**Your instructions**
No picture belongs in the copy. Repeat each line below exactly.

[Structured diff data]
==========

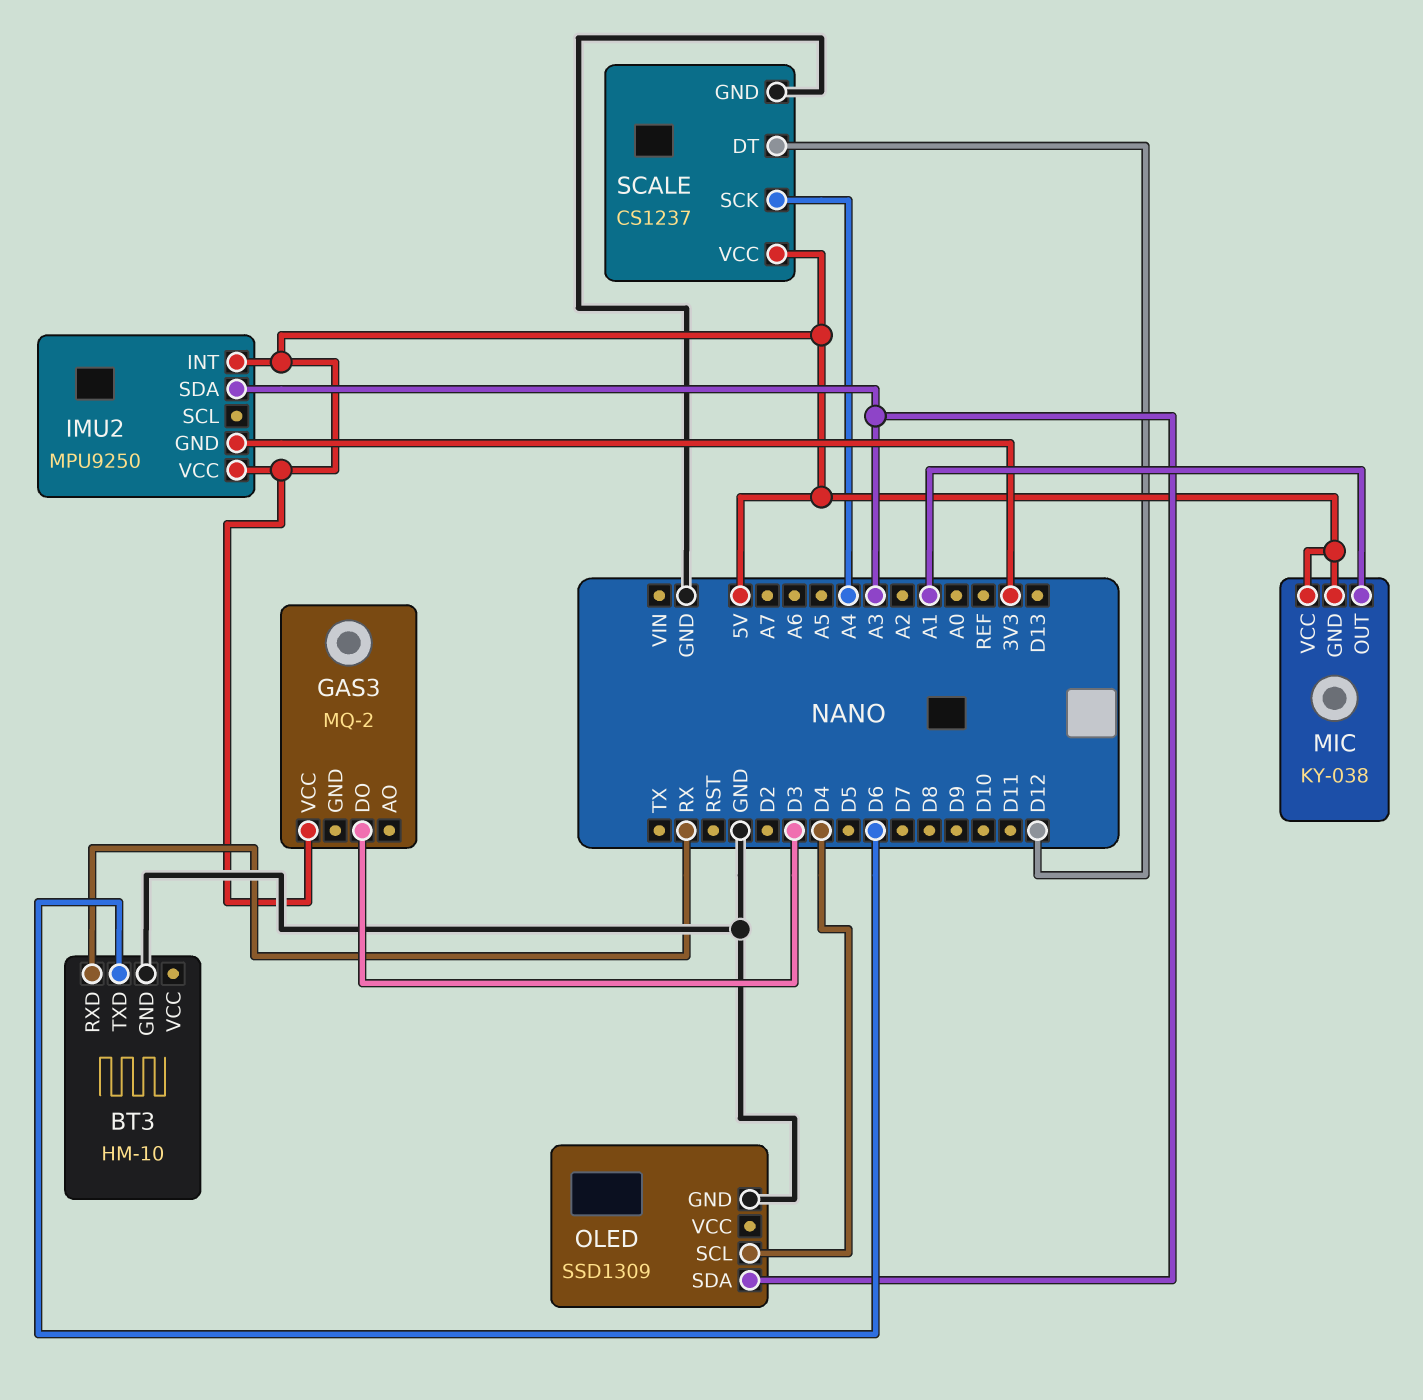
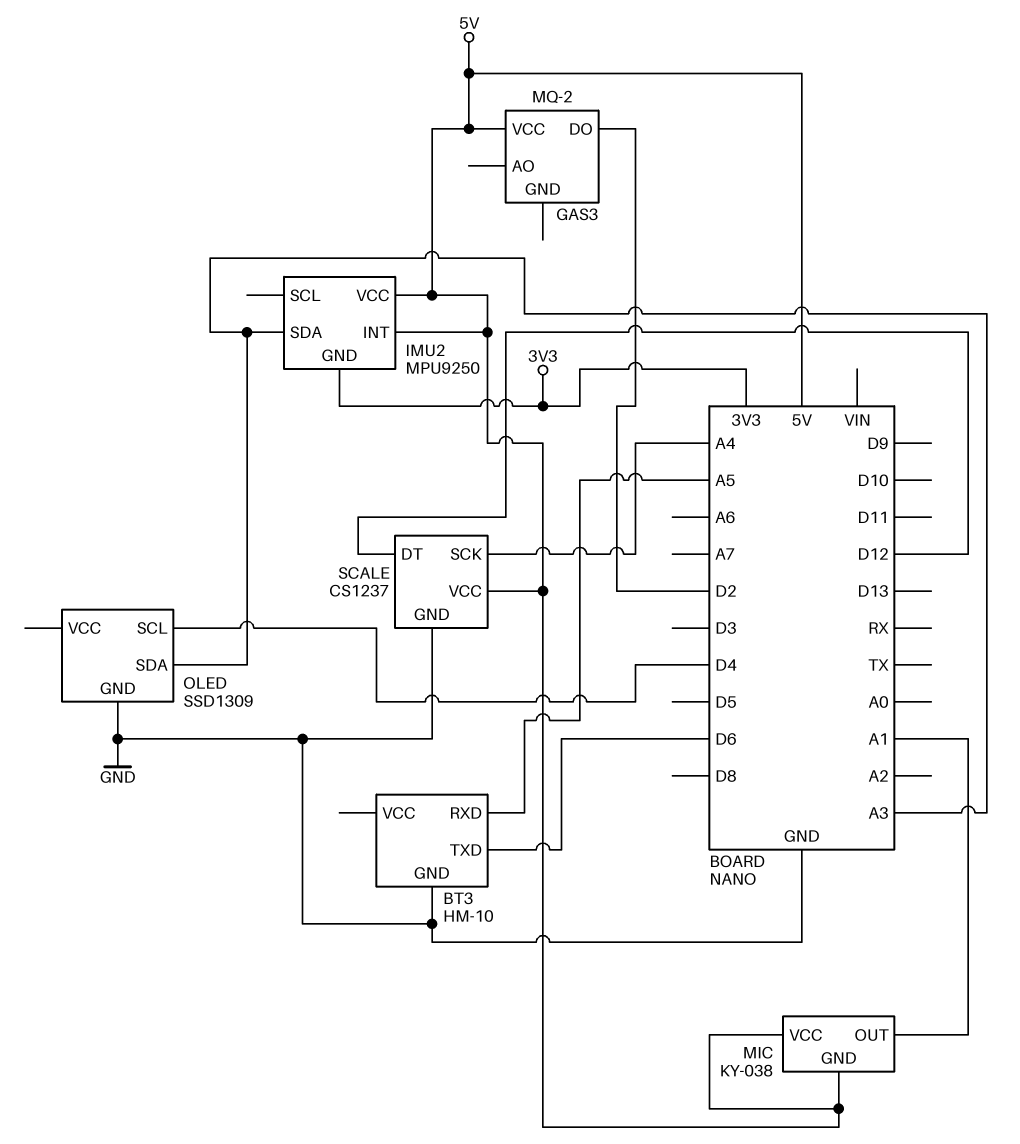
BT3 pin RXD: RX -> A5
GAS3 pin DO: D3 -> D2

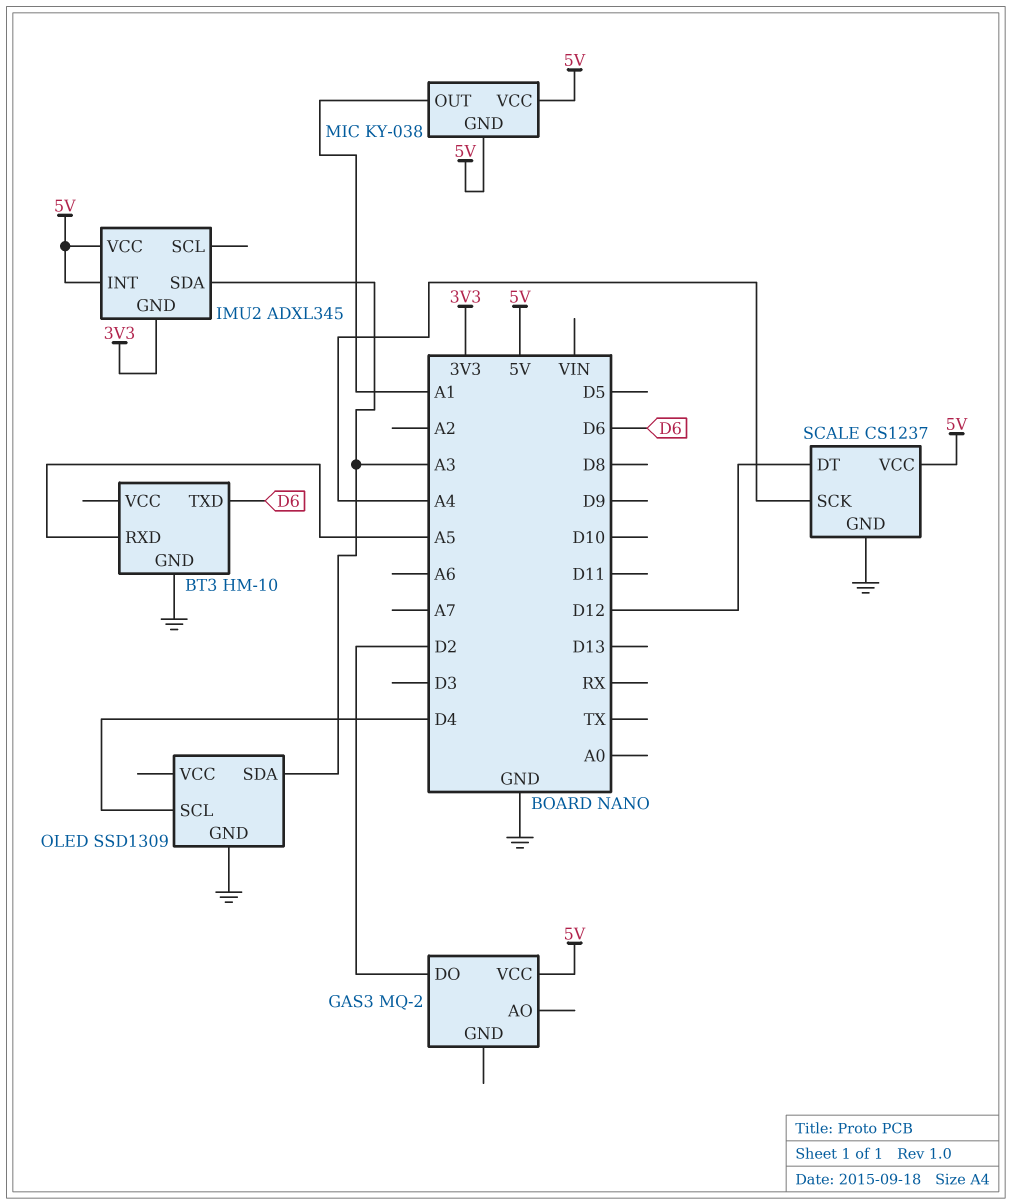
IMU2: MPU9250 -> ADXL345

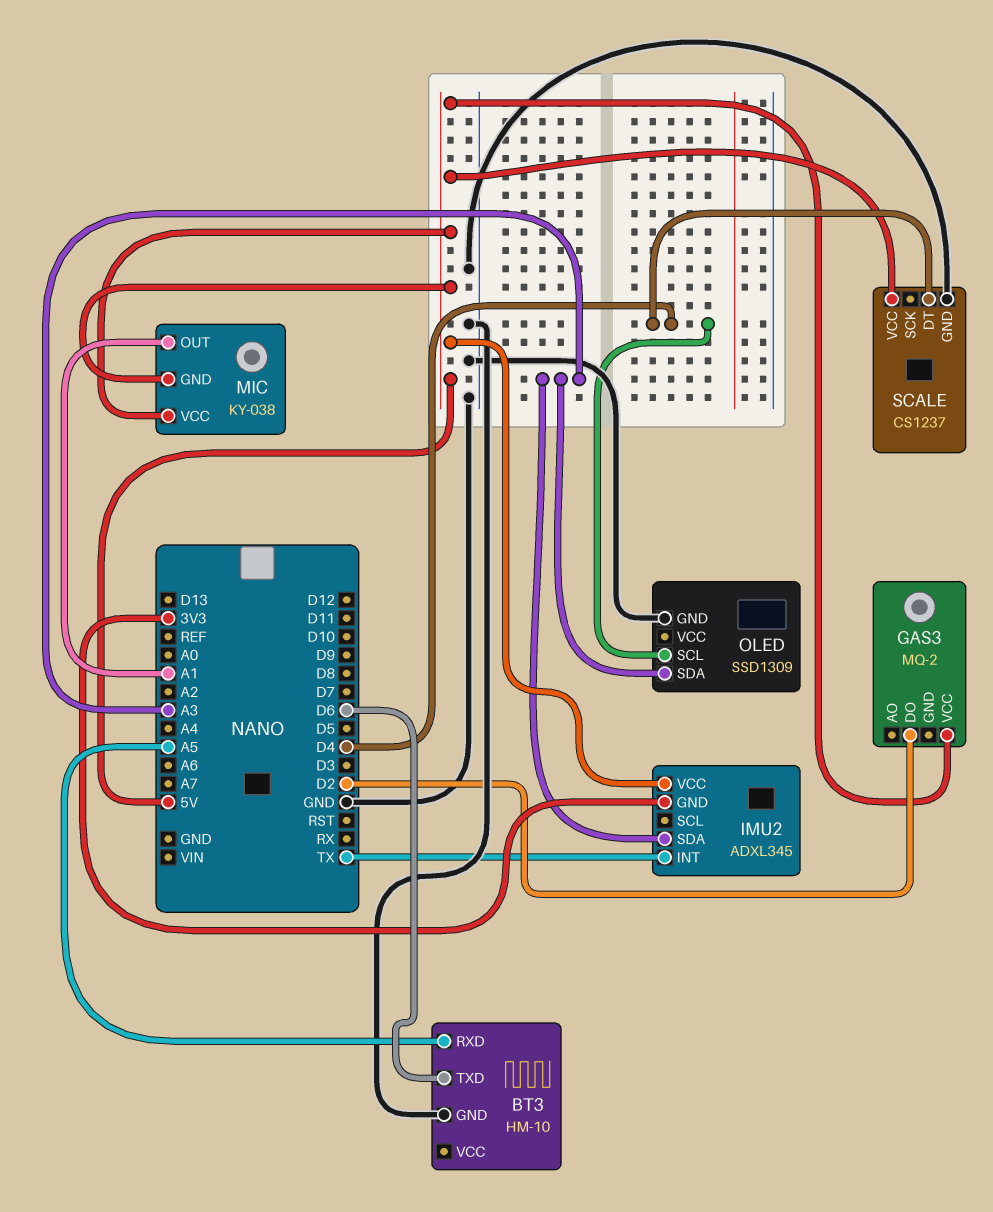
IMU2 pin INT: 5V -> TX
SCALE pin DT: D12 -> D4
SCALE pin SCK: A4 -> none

==========

**Worked solution**
BT3 pin RXD: RX -> A5
GAS3 pin DO: D3 -> D2

IMU2: MPU9250 -> ADXL345

IMU2 pin INT: 5V -> TX
SCALE pin DT: D12 -> D4
SCALE pin SCK: A4 -> none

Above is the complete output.